EXERCISE DESCRIPTION: Could you repeat, word for word, the lines from the very first one through the line containing "green pentagon at", with both of those included?

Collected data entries

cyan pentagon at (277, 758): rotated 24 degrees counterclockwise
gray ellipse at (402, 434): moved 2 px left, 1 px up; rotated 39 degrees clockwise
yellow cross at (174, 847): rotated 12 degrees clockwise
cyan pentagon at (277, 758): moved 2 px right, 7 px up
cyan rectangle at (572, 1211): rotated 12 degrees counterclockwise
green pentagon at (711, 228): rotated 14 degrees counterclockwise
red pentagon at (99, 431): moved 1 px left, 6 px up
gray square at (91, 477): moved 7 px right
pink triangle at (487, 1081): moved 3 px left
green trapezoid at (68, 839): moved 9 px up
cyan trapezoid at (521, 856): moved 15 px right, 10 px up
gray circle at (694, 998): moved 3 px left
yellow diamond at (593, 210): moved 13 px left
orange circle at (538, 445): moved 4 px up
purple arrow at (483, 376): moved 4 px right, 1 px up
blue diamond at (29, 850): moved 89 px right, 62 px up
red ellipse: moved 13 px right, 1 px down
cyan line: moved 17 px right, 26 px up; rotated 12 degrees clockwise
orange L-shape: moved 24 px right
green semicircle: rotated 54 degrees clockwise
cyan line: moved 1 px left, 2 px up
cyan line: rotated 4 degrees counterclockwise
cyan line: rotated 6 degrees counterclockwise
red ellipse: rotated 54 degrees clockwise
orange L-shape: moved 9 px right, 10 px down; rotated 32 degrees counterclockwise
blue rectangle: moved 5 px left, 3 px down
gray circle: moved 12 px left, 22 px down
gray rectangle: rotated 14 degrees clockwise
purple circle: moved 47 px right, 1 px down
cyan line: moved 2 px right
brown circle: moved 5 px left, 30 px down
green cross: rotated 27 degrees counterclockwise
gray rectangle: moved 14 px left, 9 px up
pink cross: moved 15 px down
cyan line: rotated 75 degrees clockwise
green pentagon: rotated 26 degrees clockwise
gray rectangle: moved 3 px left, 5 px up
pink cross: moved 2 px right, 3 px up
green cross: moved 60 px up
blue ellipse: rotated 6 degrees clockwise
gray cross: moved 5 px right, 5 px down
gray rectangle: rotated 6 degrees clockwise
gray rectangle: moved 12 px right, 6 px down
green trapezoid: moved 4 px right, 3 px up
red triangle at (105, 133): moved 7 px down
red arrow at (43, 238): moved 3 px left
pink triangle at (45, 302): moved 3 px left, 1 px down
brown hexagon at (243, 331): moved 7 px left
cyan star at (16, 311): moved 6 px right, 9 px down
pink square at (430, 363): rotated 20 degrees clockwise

ANSWER TO THE EXERCISE:
cyan pentagon at (277, 758): rotated 24 degrees counterclockwise
gray ellipse at (402, 434): moved 2 px left, 1 px up; rotated 39 degrees clockwise
yellow cross at (174, 847): rotated 12 degrees clockwise
cyan pentagon at (277, 758): moved 2 px right, 7 px up
cyan rectangle at (572, 1211): rotated 12 degrees counterclockwise
green pentagon at (711, 228): rotated 14 degrees counterclockwise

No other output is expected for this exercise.